**Job:** Among the entries below, tally the lines that include "objects", and give the number alone.

**Data supplied:**
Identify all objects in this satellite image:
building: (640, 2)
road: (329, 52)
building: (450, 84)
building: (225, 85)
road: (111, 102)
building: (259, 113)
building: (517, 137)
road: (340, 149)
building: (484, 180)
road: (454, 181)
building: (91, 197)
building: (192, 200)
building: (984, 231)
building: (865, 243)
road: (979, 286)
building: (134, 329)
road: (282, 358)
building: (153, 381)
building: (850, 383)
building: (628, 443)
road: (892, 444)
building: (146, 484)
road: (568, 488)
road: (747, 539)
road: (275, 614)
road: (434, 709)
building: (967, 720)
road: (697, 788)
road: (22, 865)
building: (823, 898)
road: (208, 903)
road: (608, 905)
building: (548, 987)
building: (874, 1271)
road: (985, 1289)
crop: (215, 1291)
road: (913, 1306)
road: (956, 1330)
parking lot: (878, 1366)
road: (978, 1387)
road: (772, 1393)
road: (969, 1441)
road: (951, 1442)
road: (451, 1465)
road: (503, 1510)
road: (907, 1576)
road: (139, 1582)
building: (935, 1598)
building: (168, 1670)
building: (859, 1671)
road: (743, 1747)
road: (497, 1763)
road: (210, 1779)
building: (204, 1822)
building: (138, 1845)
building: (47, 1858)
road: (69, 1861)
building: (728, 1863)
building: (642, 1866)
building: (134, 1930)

* * *

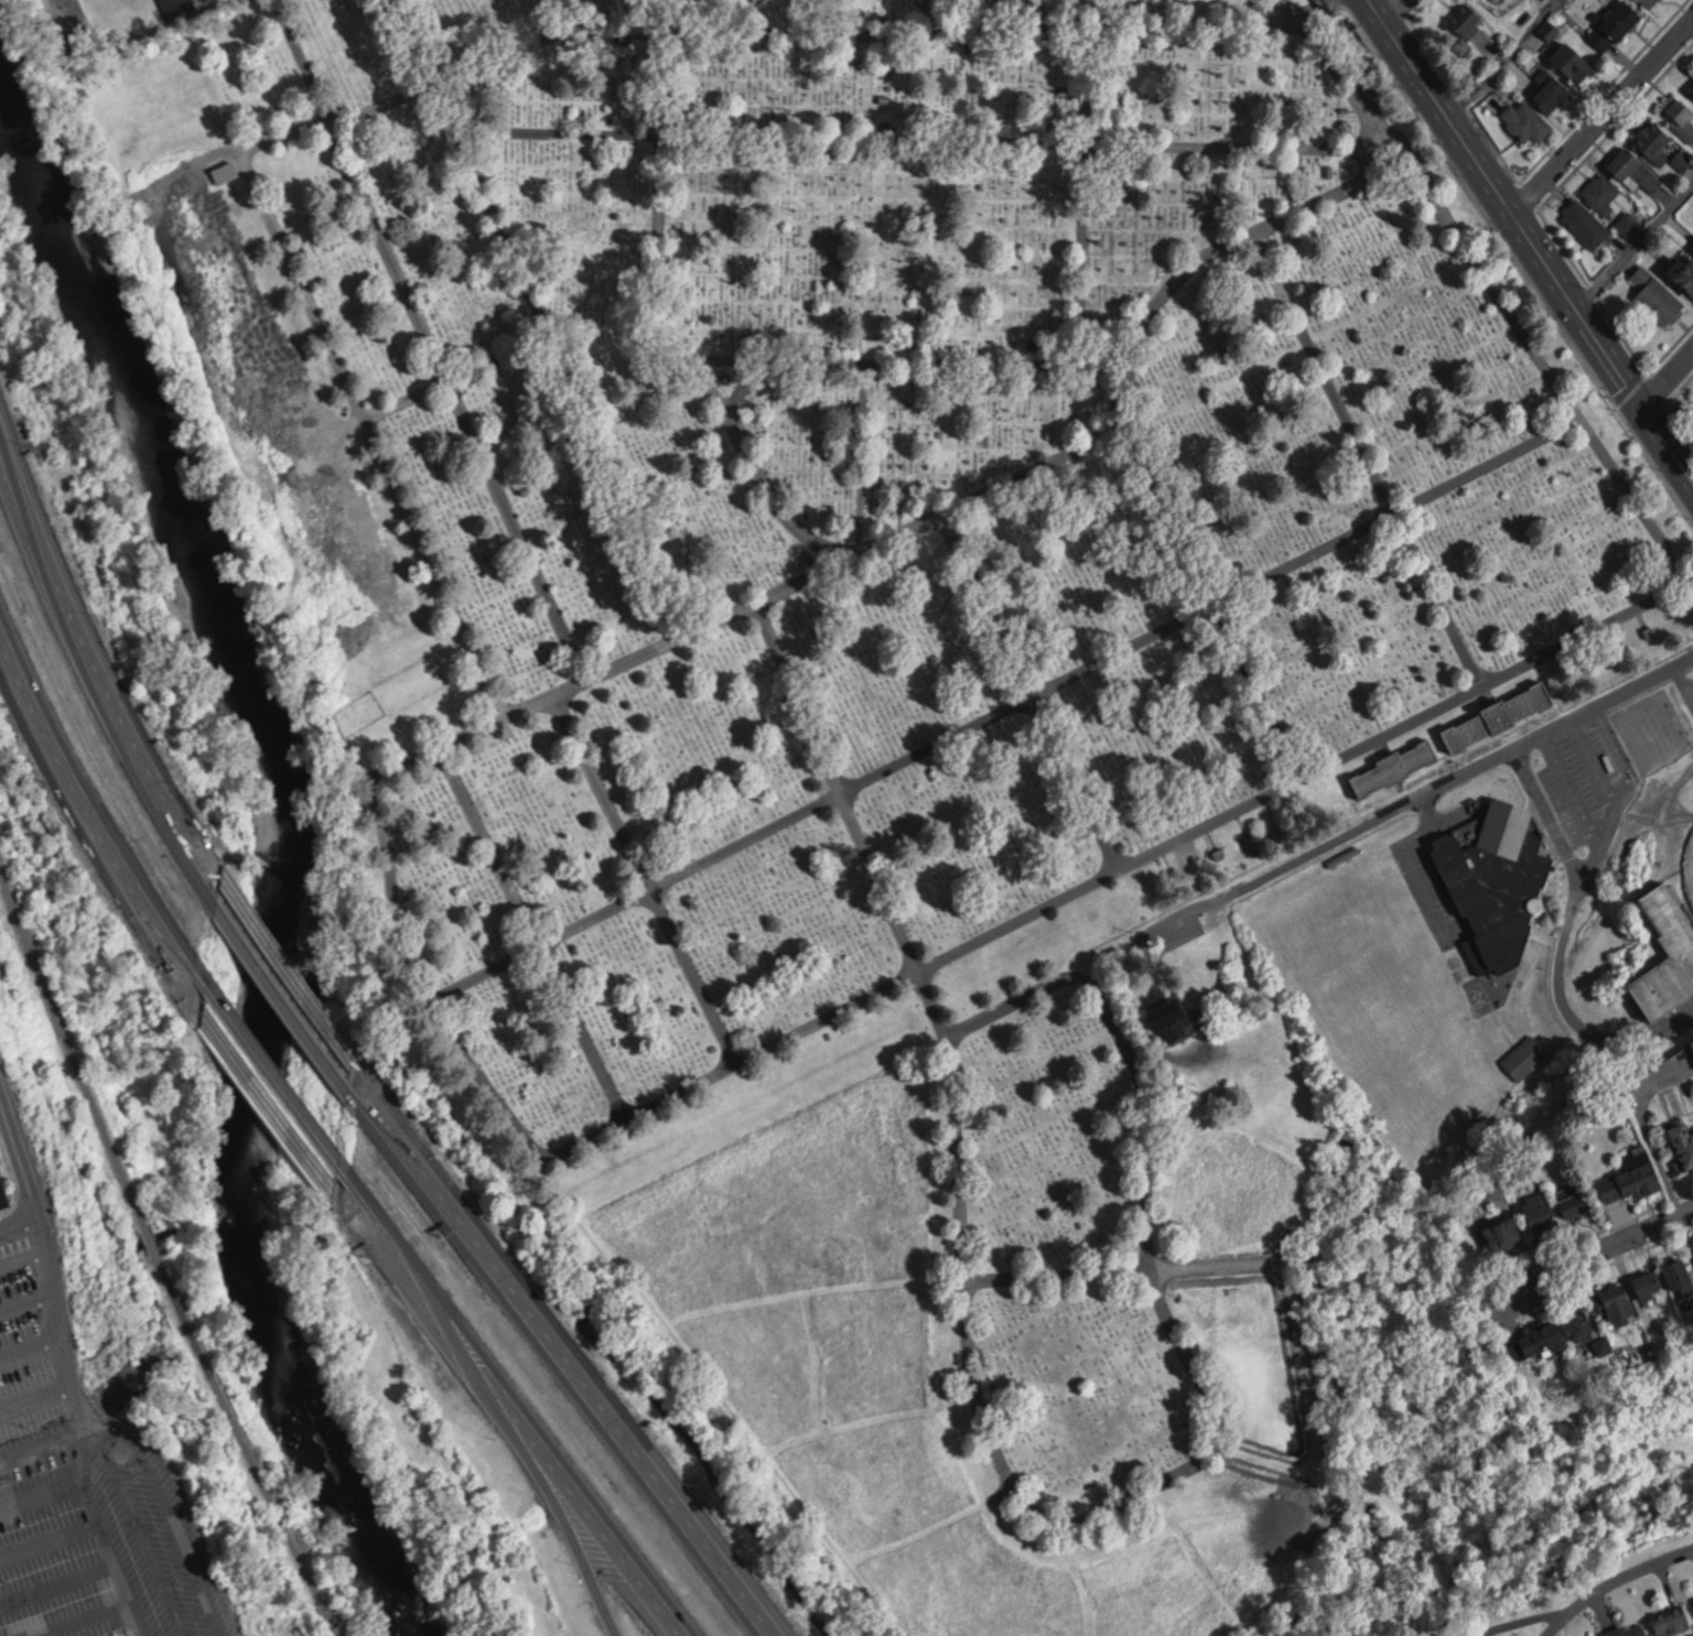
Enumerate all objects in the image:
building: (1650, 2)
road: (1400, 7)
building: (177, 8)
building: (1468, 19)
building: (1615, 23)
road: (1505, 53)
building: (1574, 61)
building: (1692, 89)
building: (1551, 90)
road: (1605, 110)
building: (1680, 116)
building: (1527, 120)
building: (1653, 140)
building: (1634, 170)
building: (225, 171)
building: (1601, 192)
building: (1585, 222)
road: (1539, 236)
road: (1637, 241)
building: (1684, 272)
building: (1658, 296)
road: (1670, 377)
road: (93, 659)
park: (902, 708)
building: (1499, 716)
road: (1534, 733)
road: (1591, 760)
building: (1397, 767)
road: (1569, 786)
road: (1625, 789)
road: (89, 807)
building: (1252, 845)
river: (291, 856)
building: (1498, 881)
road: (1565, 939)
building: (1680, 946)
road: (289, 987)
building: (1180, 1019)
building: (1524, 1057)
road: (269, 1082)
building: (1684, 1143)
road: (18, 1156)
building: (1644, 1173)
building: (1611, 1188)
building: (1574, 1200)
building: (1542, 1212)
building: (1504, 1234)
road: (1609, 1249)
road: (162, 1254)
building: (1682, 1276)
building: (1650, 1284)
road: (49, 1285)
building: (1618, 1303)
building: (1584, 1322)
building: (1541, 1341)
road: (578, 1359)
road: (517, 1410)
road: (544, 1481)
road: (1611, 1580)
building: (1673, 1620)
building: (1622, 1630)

**Response to the exercise:** 2